START

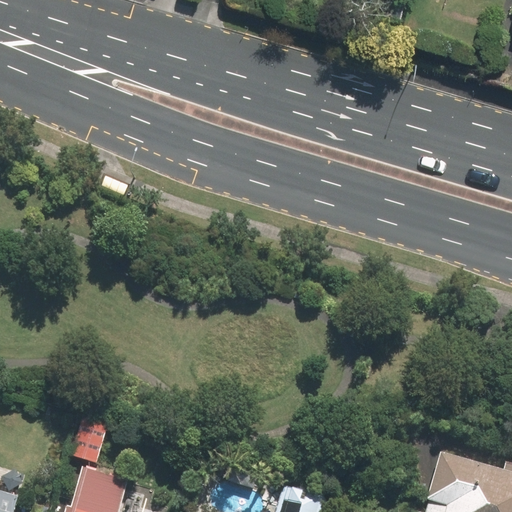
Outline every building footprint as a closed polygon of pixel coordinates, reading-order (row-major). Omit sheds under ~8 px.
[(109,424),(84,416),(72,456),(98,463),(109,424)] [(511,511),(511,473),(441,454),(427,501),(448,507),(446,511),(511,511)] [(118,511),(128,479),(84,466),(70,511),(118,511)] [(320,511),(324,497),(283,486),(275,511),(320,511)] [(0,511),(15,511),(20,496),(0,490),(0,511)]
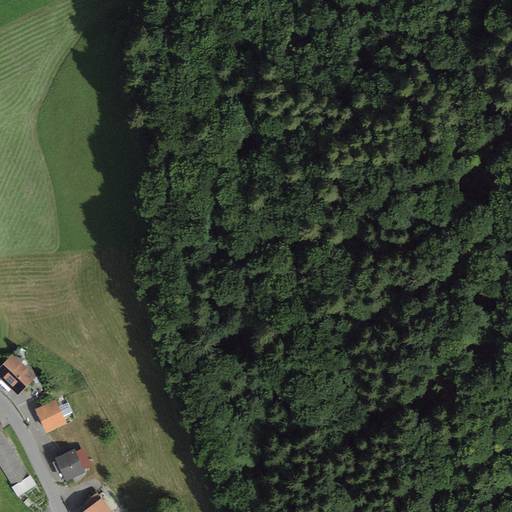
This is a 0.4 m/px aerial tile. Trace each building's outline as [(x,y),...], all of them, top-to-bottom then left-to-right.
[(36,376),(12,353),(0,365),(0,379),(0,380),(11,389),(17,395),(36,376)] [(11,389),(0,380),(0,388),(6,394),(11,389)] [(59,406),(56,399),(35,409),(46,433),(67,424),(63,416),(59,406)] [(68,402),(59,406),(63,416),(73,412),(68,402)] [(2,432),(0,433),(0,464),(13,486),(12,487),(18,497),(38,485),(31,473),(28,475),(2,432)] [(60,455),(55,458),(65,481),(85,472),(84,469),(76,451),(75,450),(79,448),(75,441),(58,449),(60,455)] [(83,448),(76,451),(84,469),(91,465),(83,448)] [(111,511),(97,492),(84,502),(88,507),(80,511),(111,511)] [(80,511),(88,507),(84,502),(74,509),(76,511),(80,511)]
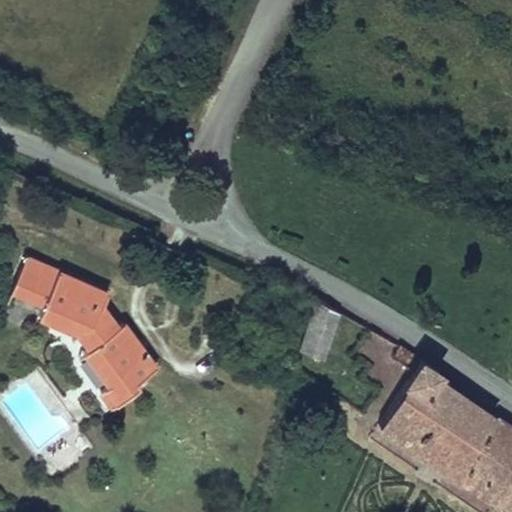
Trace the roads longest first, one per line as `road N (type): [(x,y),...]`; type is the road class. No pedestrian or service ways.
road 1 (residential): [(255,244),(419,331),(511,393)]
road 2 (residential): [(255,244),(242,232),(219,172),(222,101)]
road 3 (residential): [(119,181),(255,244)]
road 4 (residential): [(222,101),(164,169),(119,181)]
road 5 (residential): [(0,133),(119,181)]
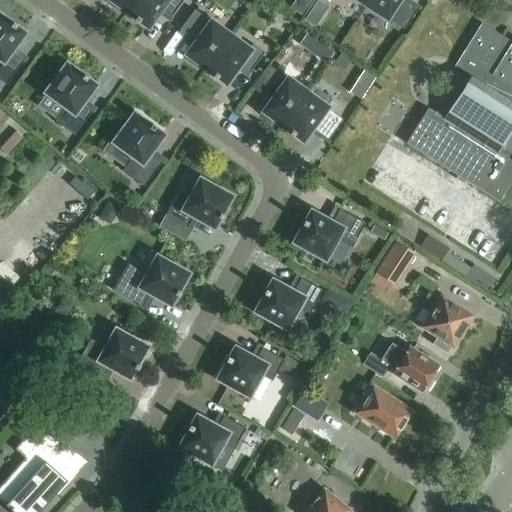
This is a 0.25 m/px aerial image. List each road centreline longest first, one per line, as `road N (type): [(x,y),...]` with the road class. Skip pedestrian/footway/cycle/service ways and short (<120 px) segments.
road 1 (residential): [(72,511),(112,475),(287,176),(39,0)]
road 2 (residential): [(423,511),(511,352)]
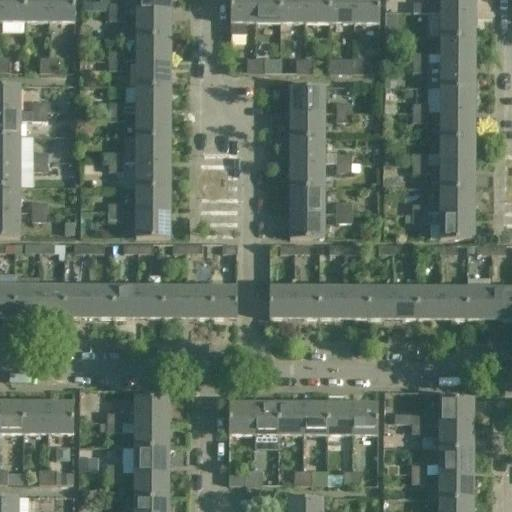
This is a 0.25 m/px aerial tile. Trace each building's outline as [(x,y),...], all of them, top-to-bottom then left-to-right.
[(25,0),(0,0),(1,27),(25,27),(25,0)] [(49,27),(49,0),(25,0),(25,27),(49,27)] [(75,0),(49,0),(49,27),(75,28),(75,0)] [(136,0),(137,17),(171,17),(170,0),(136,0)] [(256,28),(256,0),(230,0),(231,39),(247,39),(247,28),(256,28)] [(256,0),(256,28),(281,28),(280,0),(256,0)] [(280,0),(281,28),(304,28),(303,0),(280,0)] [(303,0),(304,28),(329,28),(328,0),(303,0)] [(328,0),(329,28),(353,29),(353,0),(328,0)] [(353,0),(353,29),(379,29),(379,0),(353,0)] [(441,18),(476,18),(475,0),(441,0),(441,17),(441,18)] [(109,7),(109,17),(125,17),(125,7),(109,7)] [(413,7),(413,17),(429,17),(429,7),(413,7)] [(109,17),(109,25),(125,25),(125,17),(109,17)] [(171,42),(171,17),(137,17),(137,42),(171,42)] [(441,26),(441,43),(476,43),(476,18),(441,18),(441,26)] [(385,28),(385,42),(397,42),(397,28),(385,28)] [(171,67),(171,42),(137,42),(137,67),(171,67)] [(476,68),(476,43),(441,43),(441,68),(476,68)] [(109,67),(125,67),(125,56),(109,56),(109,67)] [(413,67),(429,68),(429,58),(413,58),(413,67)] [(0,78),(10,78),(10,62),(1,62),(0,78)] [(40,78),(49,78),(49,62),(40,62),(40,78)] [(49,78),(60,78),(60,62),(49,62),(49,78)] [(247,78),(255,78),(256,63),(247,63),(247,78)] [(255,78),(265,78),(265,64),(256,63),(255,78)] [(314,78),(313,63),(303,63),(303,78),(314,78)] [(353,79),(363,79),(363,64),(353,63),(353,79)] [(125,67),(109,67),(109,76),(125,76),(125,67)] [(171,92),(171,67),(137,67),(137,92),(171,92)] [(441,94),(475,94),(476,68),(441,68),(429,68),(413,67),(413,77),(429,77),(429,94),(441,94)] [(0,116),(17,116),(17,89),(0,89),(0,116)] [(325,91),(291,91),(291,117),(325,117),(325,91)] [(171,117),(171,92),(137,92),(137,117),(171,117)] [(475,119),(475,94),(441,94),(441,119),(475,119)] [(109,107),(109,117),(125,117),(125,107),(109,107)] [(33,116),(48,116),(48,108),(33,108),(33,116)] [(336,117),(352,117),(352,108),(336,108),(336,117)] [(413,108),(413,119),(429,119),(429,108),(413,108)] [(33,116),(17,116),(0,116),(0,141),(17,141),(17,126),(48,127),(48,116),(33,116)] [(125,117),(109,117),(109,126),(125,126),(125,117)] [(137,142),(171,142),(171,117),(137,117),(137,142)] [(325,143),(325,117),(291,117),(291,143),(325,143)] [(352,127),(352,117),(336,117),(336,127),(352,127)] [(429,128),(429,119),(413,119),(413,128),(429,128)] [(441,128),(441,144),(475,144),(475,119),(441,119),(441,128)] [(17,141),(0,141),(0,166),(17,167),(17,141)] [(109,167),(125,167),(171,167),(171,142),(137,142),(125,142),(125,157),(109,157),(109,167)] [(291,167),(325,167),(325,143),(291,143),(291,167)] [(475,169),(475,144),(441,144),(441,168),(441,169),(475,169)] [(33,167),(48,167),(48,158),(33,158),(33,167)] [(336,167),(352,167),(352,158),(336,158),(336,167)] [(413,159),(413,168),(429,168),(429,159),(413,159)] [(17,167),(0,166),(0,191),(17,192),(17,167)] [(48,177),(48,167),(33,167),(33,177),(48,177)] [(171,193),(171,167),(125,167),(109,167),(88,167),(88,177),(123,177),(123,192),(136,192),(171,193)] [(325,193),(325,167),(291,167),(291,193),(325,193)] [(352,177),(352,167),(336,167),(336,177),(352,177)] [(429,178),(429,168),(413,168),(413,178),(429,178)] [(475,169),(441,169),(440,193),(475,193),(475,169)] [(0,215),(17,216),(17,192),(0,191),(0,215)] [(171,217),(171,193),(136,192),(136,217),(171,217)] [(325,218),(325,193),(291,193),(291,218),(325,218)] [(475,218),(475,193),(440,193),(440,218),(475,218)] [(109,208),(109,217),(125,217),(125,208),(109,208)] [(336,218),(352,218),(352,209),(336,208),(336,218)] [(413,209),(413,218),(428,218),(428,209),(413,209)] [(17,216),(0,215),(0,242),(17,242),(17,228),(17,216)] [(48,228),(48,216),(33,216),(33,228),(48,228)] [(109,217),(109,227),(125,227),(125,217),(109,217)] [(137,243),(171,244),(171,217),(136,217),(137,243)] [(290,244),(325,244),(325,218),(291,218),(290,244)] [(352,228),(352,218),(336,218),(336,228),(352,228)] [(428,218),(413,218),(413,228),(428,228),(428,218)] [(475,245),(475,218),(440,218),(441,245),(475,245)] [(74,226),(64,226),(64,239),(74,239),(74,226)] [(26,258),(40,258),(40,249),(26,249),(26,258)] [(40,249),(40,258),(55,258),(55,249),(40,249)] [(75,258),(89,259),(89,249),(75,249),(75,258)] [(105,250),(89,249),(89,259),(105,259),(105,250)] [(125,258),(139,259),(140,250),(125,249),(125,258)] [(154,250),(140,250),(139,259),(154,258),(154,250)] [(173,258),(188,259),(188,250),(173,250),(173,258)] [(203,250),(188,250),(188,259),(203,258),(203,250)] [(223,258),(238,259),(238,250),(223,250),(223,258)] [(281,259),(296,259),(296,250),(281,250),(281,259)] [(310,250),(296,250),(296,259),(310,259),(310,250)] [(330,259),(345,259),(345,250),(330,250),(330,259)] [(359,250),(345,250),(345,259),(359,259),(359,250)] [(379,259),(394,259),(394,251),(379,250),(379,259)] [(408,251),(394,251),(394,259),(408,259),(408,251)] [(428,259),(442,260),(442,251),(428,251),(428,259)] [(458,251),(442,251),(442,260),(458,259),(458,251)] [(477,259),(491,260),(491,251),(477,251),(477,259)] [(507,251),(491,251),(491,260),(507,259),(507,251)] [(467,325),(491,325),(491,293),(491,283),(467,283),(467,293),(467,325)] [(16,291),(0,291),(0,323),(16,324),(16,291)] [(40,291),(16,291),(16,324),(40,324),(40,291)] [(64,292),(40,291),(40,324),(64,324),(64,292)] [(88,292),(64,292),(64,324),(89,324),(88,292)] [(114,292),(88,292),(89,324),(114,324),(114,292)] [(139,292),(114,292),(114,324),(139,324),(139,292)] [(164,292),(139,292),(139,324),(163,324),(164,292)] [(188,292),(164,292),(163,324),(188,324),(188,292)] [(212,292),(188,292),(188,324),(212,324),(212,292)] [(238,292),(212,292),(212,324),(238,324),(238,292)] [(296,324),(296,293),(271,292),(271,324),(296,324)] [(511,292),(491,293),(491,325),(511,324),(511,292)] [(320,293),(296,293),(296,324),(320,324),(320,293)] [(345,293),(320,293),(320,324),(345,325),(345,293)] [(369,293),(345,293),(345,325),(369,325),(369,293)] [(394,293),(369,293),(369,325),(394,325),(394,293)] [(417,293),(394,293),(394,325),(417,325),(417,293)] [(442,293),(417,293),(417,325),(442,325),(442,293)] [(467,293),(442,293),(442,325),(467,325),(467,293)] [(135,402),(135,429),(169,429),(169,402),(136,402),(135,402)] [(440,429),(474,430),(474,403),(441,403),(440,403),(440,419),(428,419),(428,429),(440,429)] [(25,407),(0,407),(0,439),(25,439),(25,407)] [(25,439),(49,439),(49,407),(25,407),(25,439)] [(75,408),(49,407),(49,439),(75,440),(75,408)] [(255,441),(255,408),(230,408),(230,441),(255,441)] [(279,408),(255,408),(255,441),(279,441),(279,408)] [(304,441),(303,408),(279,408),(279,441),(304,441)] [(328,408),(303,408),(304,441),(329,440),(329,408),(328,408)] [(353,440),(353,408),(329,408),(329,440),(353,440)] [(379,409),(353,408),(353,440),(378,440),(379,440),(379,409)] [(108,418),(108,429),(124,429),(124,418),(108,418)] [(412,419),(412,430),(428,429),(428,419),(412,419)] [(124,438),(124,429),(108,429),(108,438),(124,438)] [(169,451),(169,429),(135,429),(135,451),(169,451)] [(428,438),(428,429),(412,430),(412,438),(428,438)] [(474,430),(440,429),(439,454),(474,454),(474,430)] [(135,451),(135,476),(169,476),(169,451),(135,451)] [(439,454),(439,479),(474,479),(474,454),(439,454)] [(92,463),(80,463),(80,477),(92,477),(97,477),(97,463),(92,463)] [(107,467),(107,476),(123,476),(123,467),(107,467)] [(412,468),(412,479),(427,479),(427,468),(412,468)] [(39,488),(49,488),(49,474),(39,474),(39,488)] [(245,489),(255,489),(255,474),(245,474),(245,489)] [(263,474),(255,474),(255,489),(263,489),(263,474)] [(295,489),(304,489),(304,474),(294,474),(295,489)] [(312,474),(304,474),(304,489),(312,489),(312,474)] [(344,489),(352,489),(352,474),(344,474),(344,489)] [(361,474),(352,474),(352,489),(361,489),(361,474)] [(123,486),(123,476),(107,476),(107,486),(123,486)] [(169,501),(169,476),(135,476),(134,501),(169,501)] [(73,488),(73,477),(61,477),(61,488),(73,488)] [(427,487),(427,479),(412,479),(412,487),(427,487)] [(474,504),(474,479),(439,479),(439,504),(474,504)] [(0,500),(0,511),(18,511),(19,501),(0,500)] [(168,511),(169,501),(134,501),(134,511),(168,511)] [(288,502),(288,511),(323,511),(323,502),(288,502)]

END

## Directions
Copy out the items from the line with "This is a 0.25 m/px aerial image." to the line with "road 2 (residential): [(423,511),(511,352)]", reproducing each line character for character.

## Written solution
This is a 0.25 m/px aerial image. List each road centreline longest first, one per line, as `road N (type): [(x,y),...]` with the road class. Skip pedestrian/footway/cycle/service ways and short (<120 px) segments.
road 1 (residential): [(72,511),(112,475),(287,176),(39,0)]
road 2 (residential): [(423,511),(511,352)]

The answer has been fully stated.